**PROBLEM DETAILS**
Go through the data below and copy each line that includes "right".

** THE DATA follows **

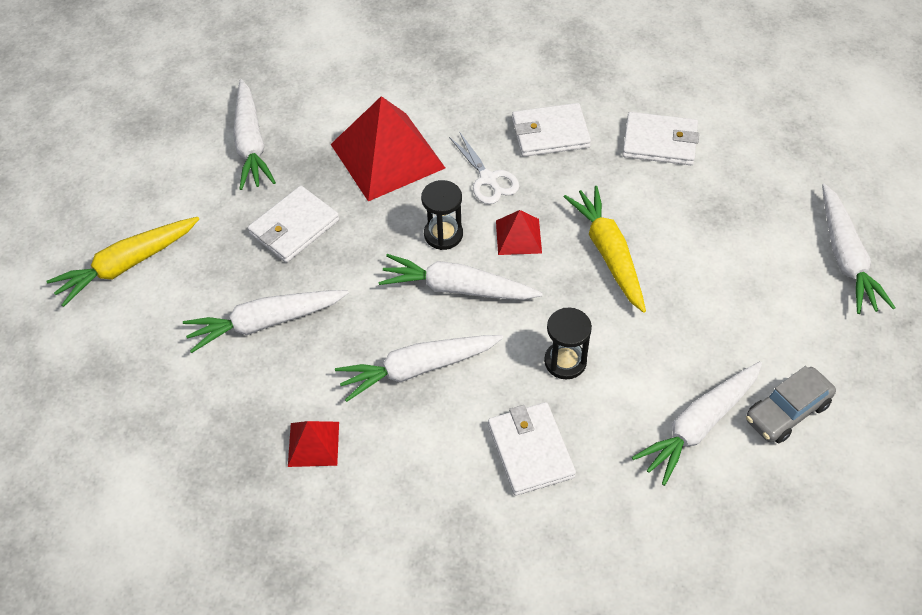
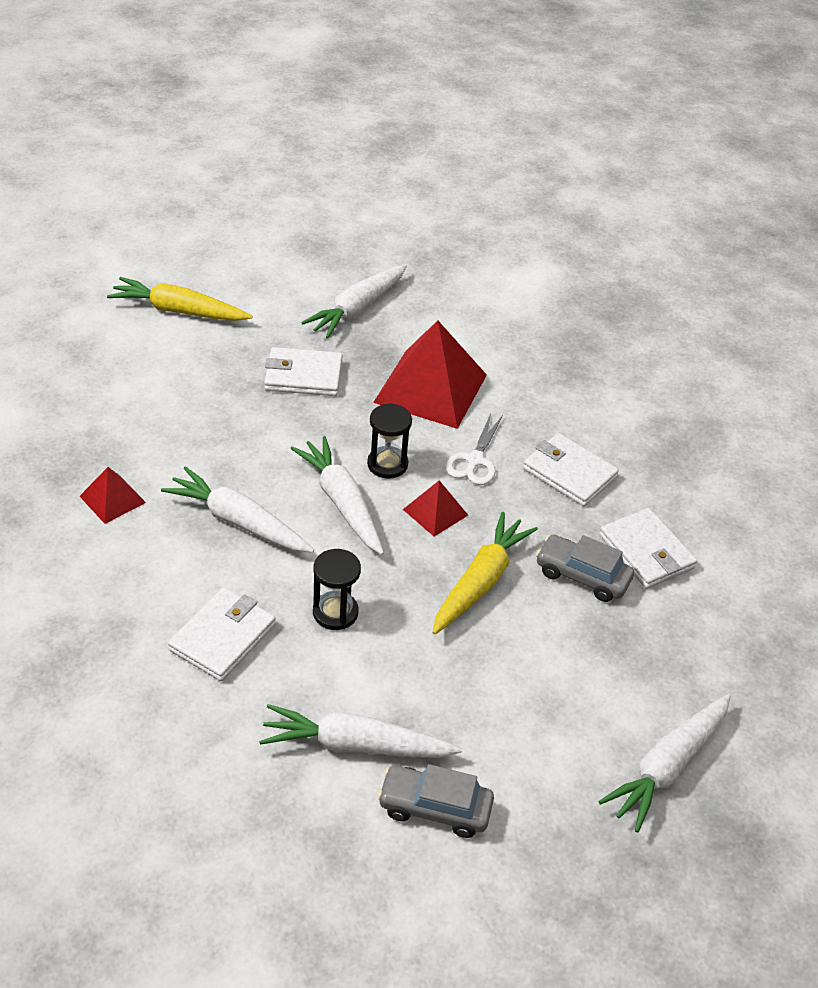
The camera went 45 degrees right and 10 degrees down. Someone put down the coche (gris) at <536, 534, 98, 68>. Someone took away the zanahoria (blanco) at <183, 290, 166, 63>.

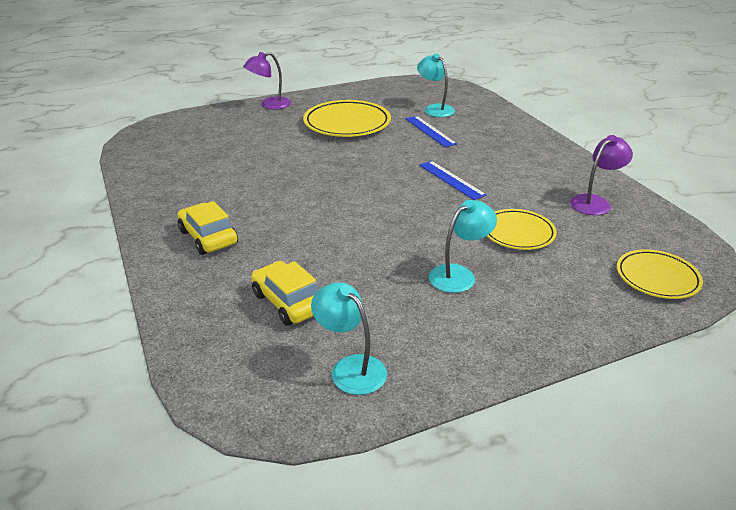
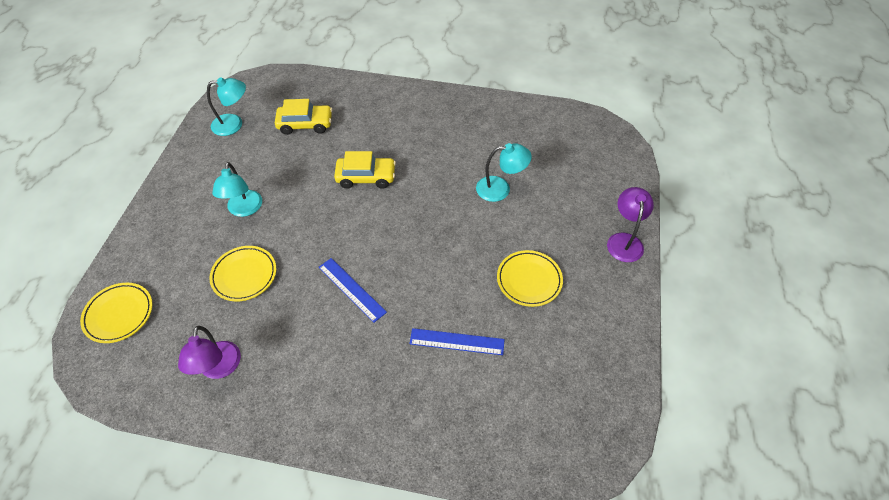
The camera went 125 degrees right and 20 degrees up. Someone rotated the regla (azul) at <419, 161, 68, 39> by 45 degrees clockwise. Someone carried the coche (amarillo) from <178, 201, 60, 54> to <334, 151, 62, 38>. Someone carried the lámpara (turquesa) from <417, 54, 38, 63> to <476, 143, 56, 59>. Someone scaled the plato (amarillo) at <303, 100, 88, 37> by 0.63.

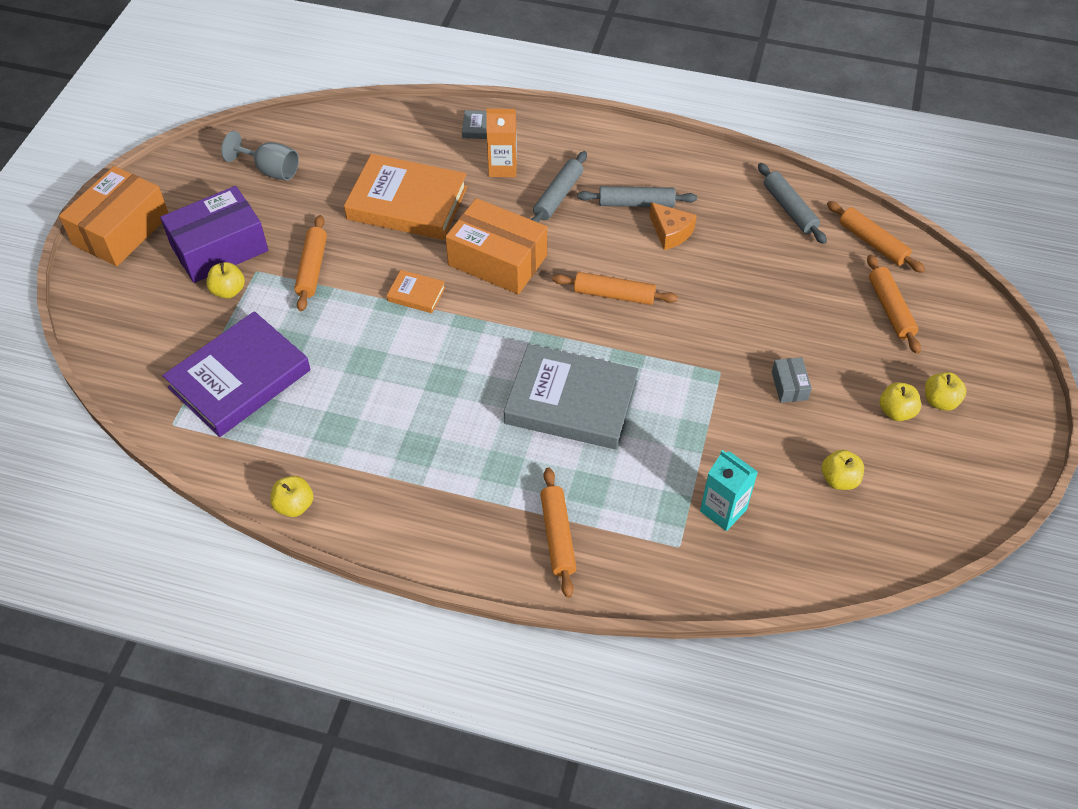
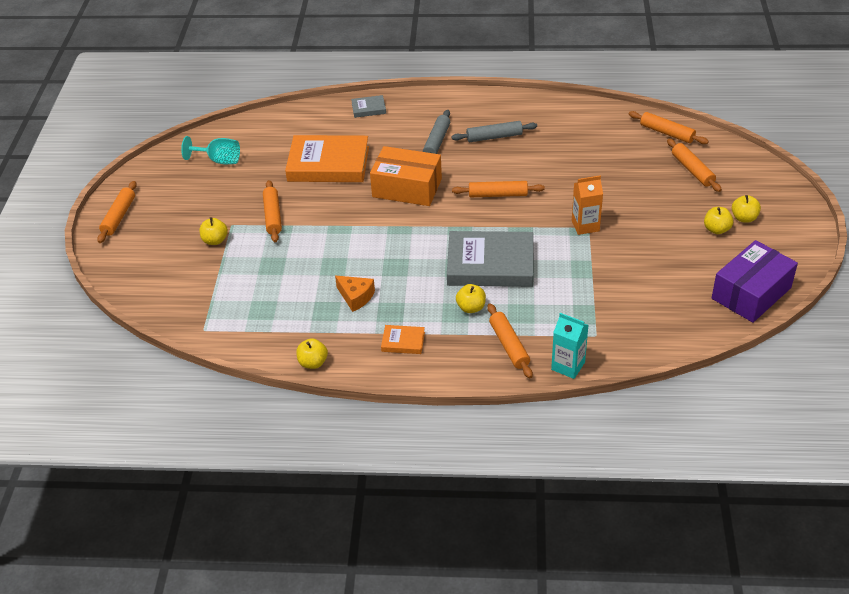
The camera went 10 degrees left and 10 degrees down. Someone swapped the caja (naranja) at <59, 166, 109, 100> for the rodillo (naranja) at <97, 181, 40, 62>. Someone repainted the copa (gris) at <221, 131, 78, 49>, which became the copa (turquesa) at <181, 136, 59, 28>. Someone carried the queso (naranja) from <650, 202, 47, 48> to <335, 276, 40, 36>. Someone carried the libro (naranja) from <387, 270, 59, 43> to <381, 325, 44, 29>. Someone carried the manzana (amarillo) from <822, 450, 42, 40> to <456, 284, 30, 29>. Someone carried the cartón de leche (turquesa) from <700, 450, 58, 81> to <551, 313, 37, 66>. Someone carried the cartón de leche (naranja) from <486, 108, 31, 69> to <572, 175, 31, 60>. Someone carried the caja (morado) from <160, 186, 108, 97> to <712, 240, 86, 83>. Someone took away the libro (morado) at <163, 311, 148, 126>. Someone took away the rodillo (gris) at <758, 163, 69, 81>. Someone took away the caja (gris) at <772, 357, 40, 46>.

** End of THE DATA **

**RESPONSE**
The camera went 45 degrees right and 10 degrees down. Someone put down the coche (gris) at <536, 534, 98, 68>. Someone took away the zanahoria (blanco) at <183, 290, 166, 63>.
The camera went 125 degrees right and 20 degrees up. Someone rotated the regla (azul) at <419, 161, 68, 39> by 45 degrees clockwise. Someone carried the coche (amarillo) from <178, 201, 60, 54> to <334, 151, 62, 38>. Someone carried the lámpara (turquesa) from <417, 54, 38, 63> to <476, 143, 56, 59>. Someone scaled the plato (amarillo) at <303, 100, 88, 37> by 0.63.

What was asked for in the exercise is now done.